• **Task directions**:
Write the listing below out again in full, dropping its pictures.

• **Data provided**:

※

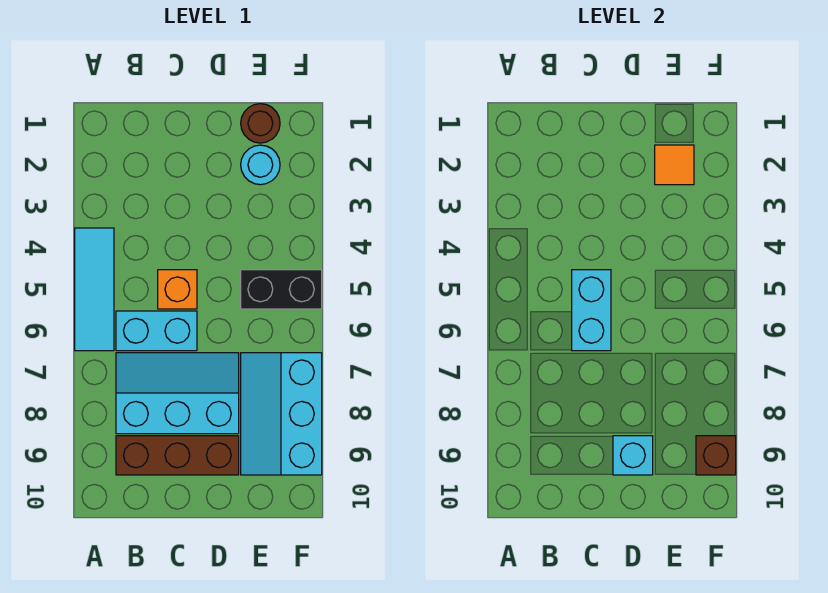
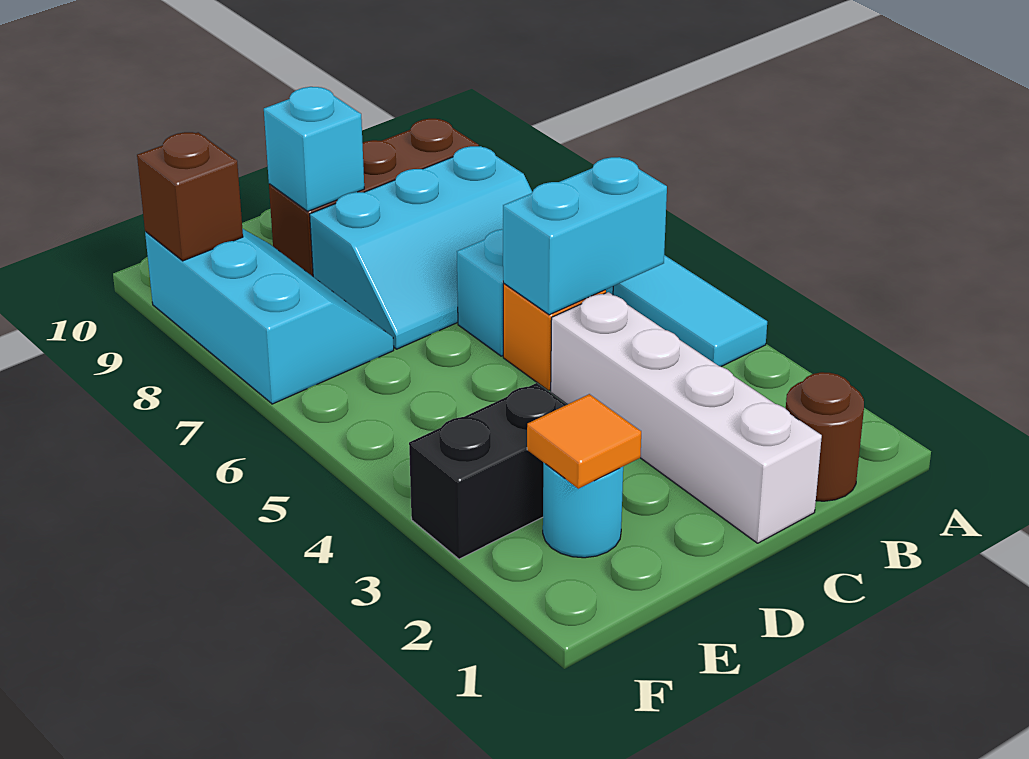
none -> white brick C1:C4 level 1
cyan brick C5:C6 level 2 -> cyan brick B5:C5 level 2
brown round brick E1 level 1 -> brown round brick B1 level 1
black brick E5:F5 level 1 -> black brick E3:F3 level 1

※

• **Solution to the exercise**:
none -> white brick C1:C4 level 1
cyan brick C5:C6 level 2 -> cyan brick B5:C5 level 2
brown round brick E1 level 1 -> brown round brick B1 level 1
black brick E5:F5 level 1 -> black brick E3:F3 level 1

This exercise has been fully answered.